*** Opening Record extracts ***

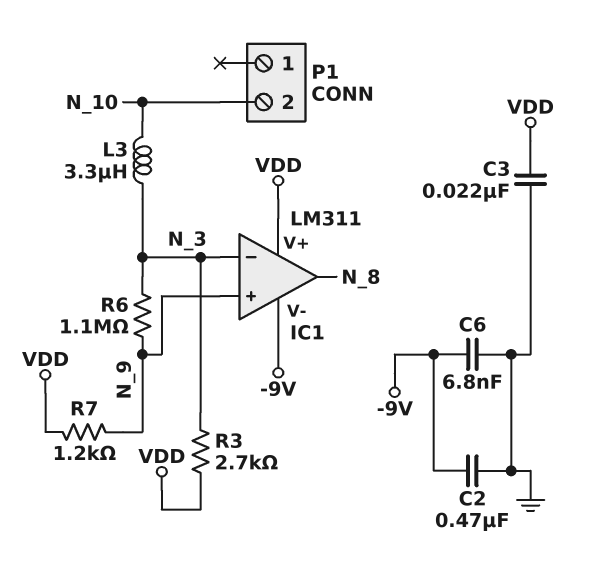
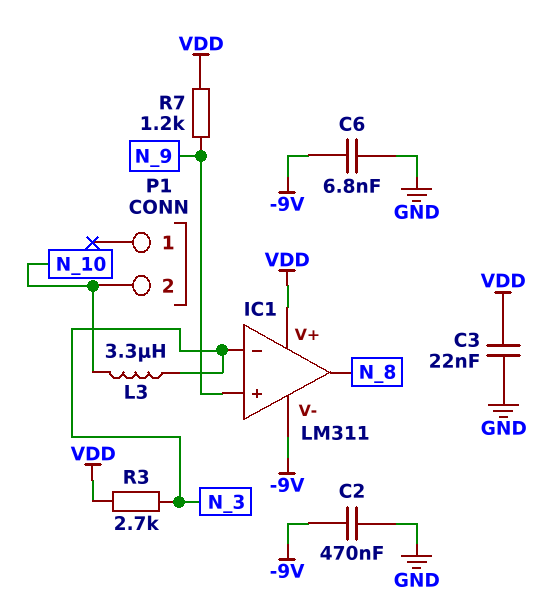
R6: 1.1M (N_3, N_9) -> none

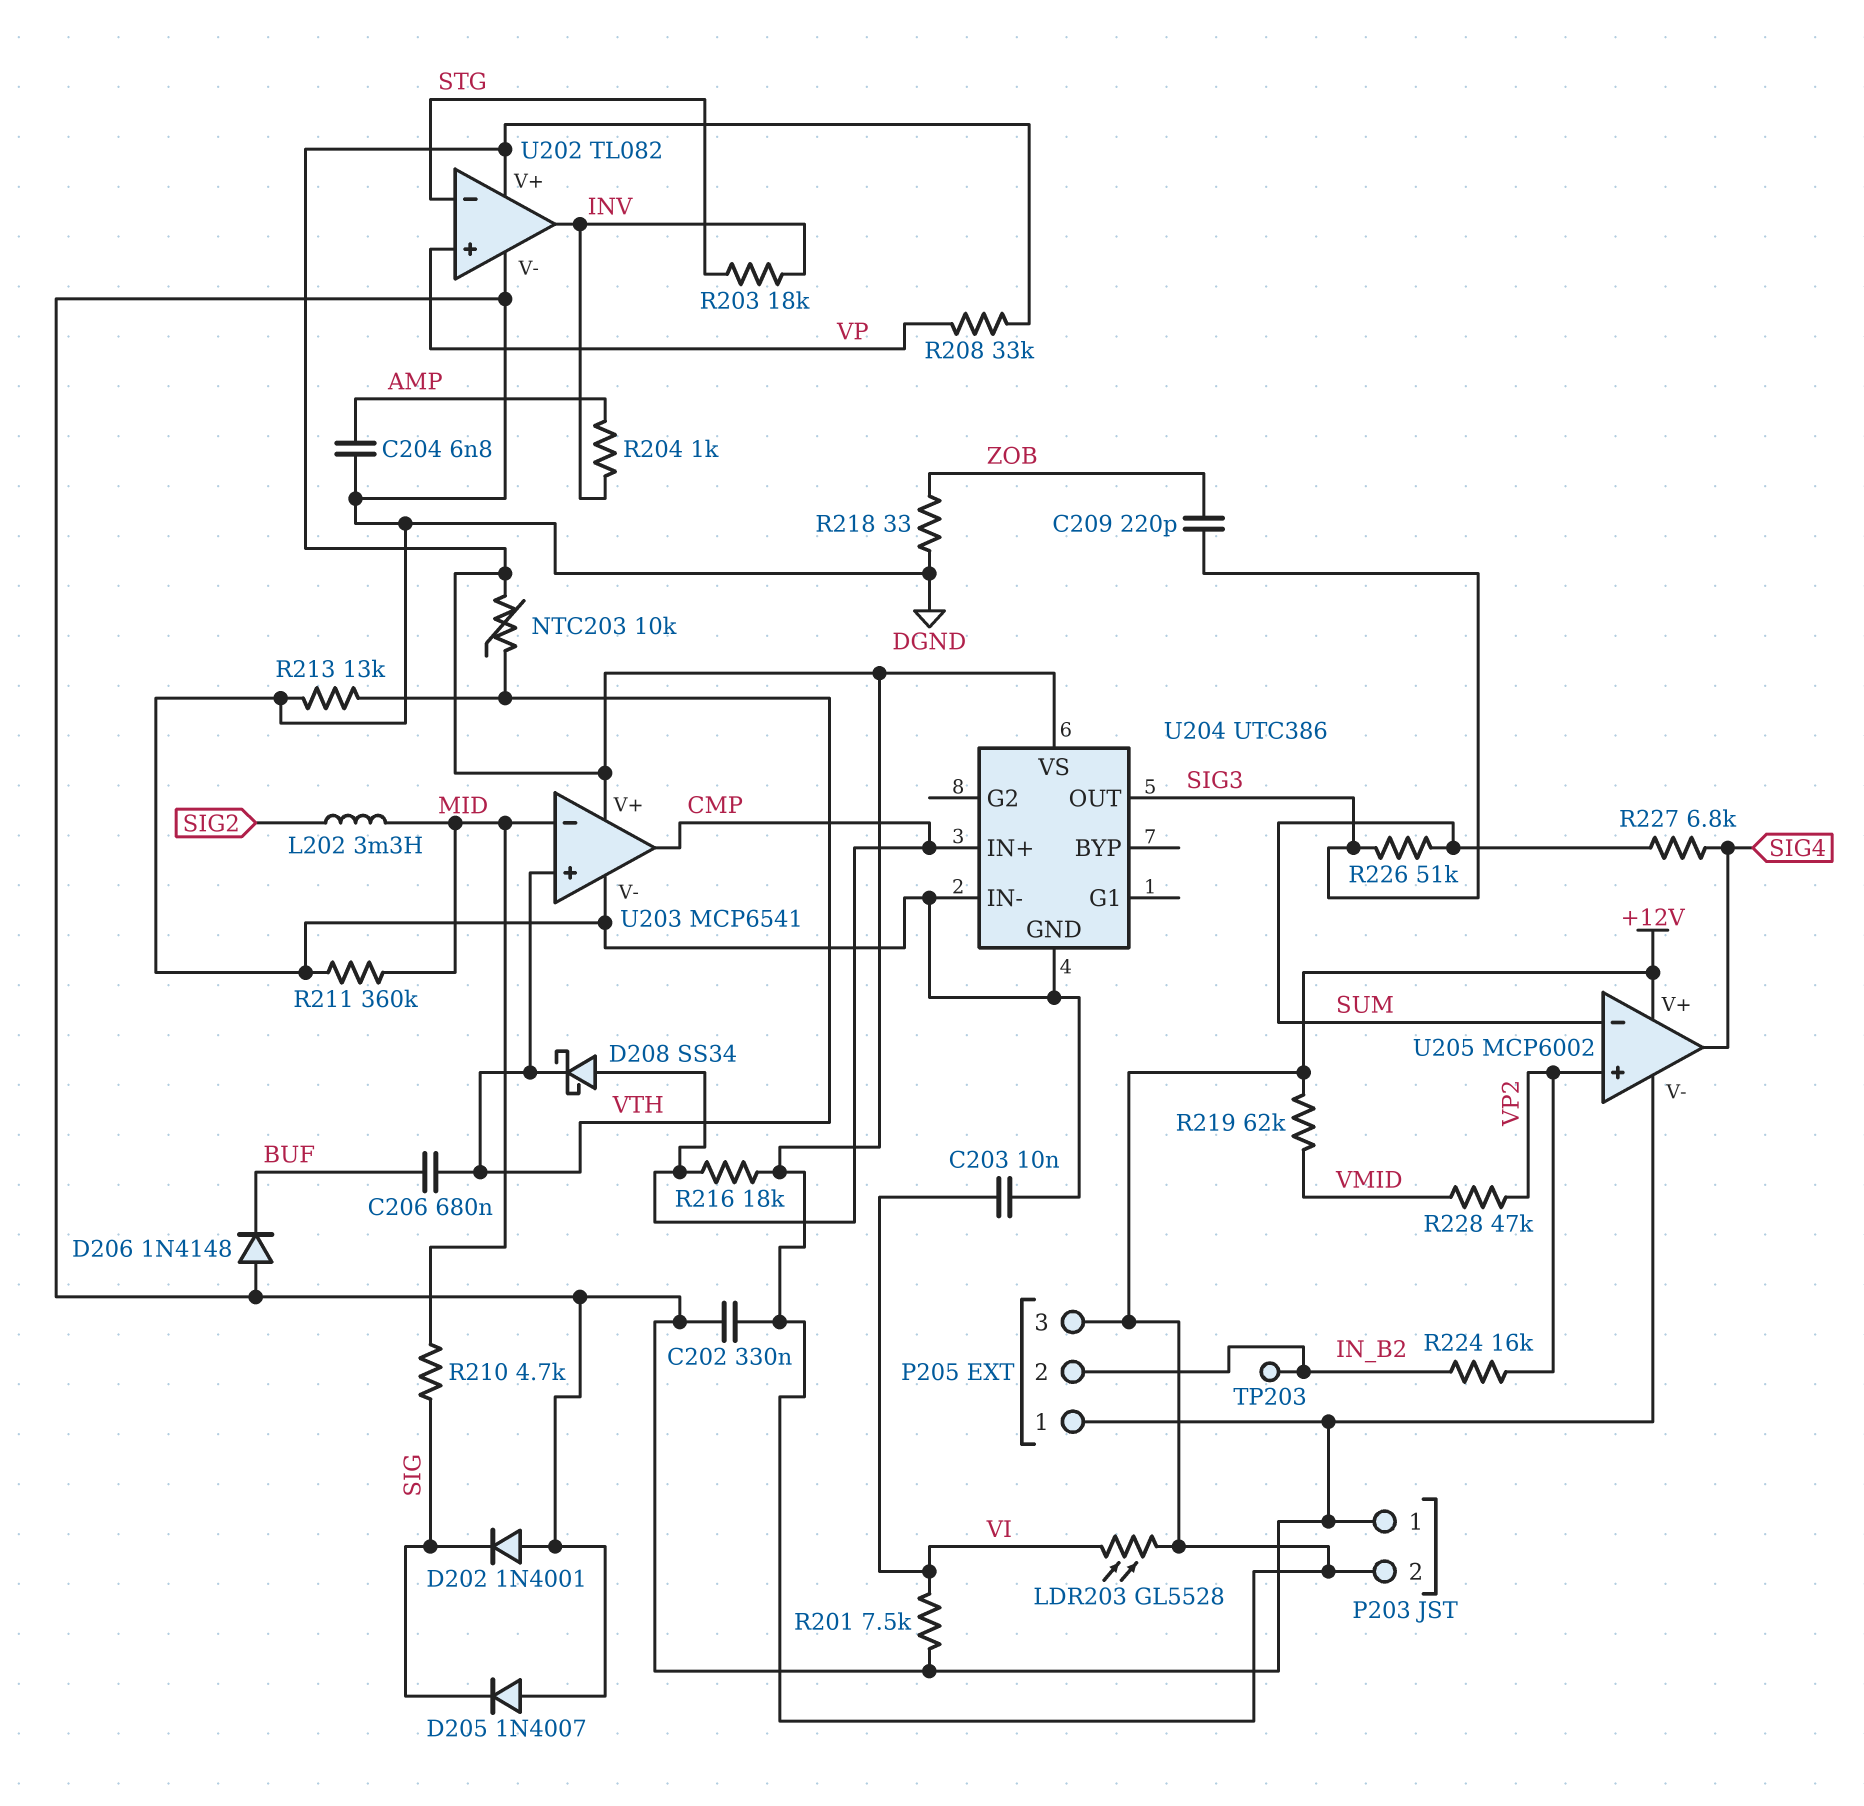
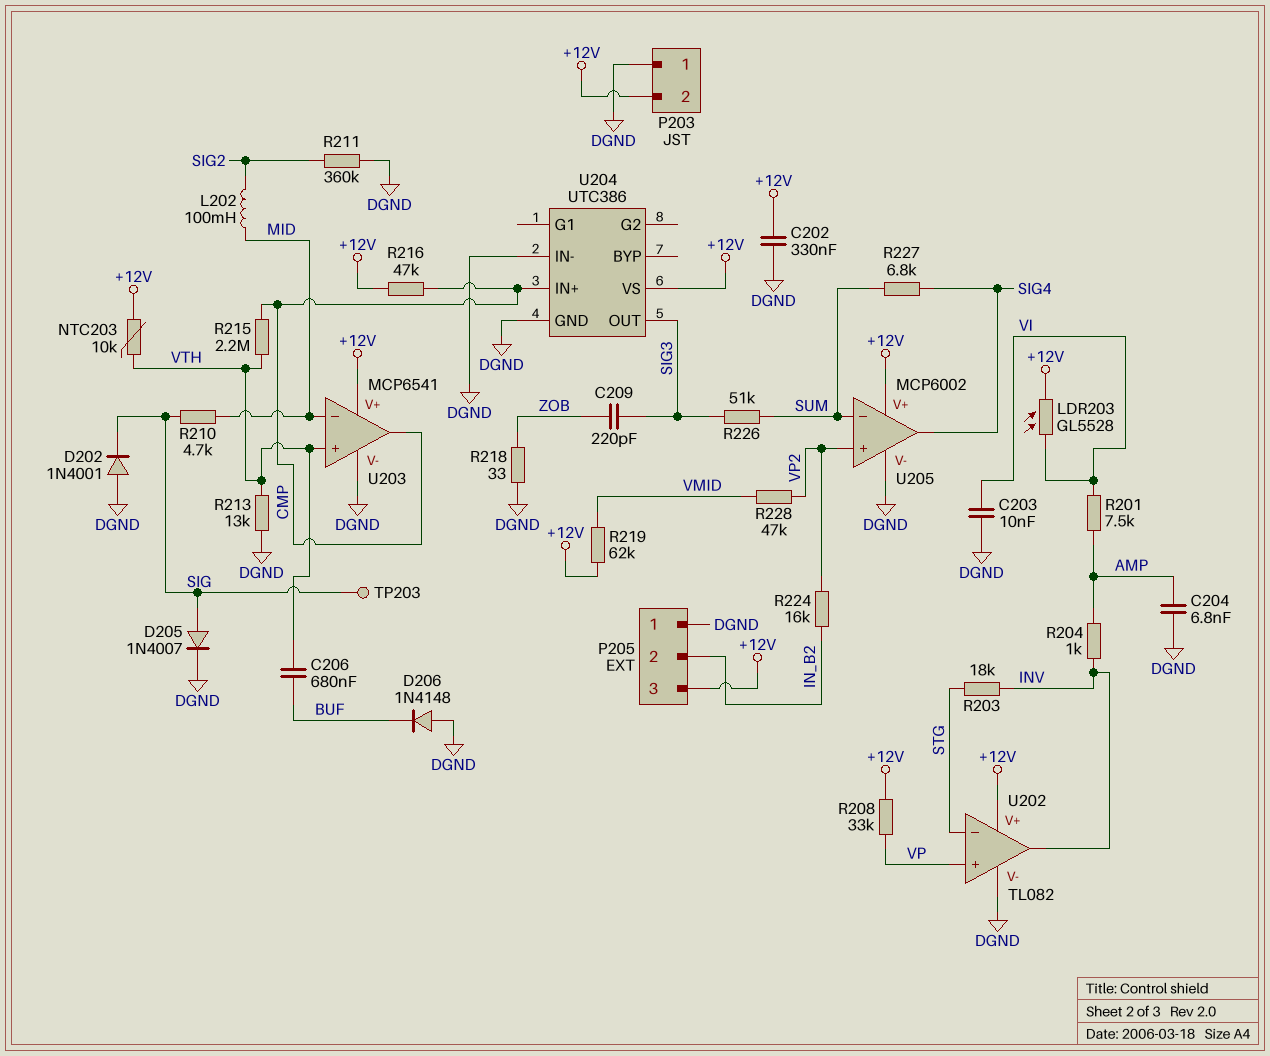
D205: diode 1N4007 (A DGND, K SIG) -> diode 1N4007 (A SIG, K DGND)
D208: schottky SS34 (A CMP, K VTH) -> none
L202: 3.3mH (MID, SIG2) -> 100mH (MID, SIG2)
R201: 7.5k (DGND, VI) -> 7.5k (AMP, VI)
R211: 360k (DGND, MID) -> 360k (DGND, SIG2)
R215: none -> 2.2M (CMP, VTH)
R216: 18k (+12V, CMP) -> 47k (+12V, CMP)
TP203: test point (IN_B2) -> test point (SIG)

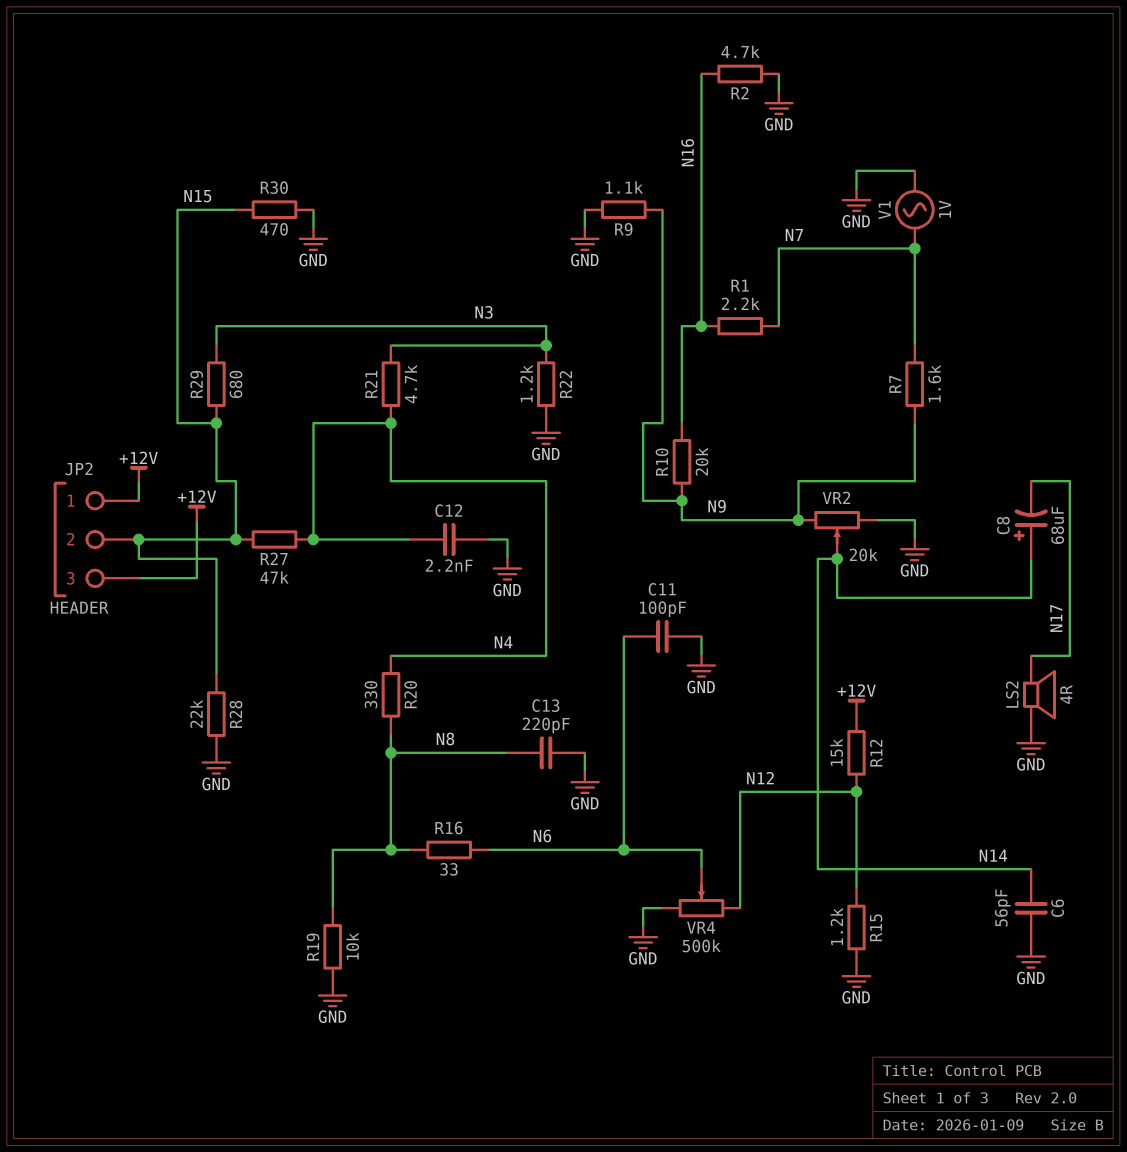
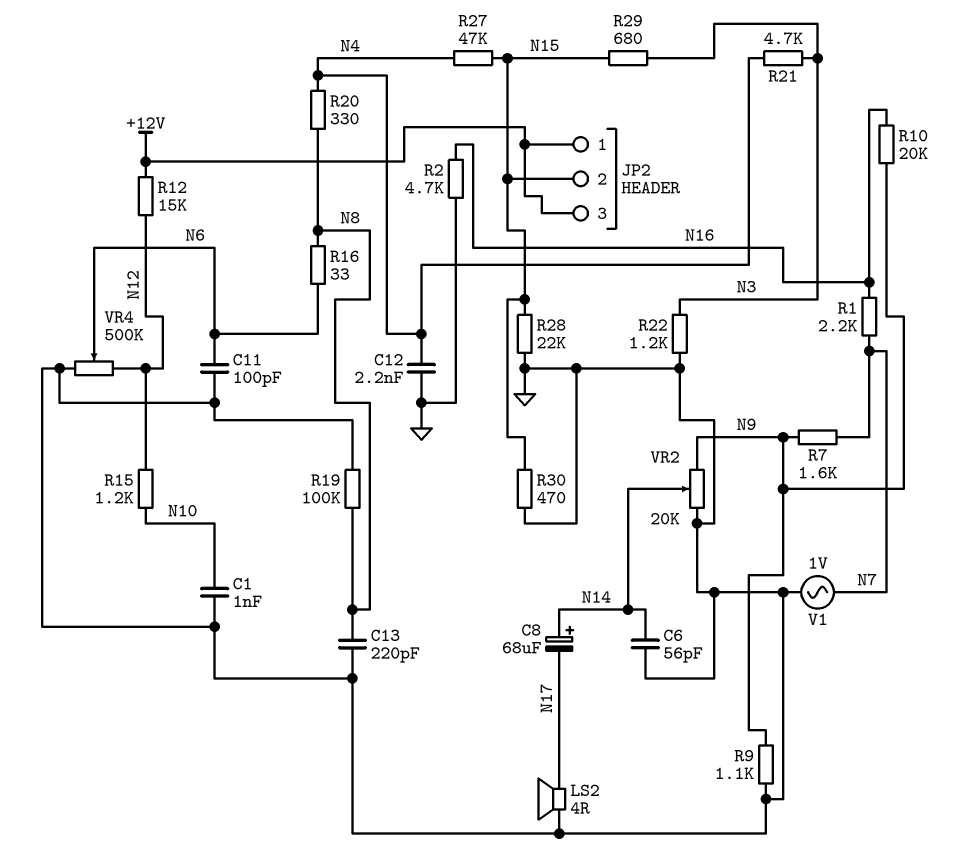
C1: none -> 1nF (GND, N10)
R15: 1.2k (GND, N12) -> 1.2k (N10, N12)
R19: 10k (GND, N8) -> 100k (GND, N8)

*** Closing Record extracts ***

◆ **Exercise details**
All records must be output exactly as they are, except for the pictures, which are left out.

◆ **Task output**
R6: 1.1M (N_3, N_9) -> none

D205: diode 1N4007 (A DGND, K SIG) -> diode 1N4007 (A SIG, K DGND)
D208: schottky SS34 (A CMP, K VTH) -> none
L202: 3.3mH (MID, SIG2) -> 100mH (MID, SIG2)
R201: 7.5k (DGND, VI) -> 7.5k (AMP, VI)
R211: 360k (DGND, MID) -> 360k (DGND, SIG2)
R215: none -> 2.2M (CMP, VTH)
R216: 18k (+12V, CMP) -> 47k (+12V, CMP)
TP203: test point (IN_B2) -> test point (SIG)

C1: none -> 1nF (GND, N10)
R15: 1.2k (GND, N12) -> 1.2k (N10, N12)
R19: 10k (GND, N8) -> 100k (GND, N8)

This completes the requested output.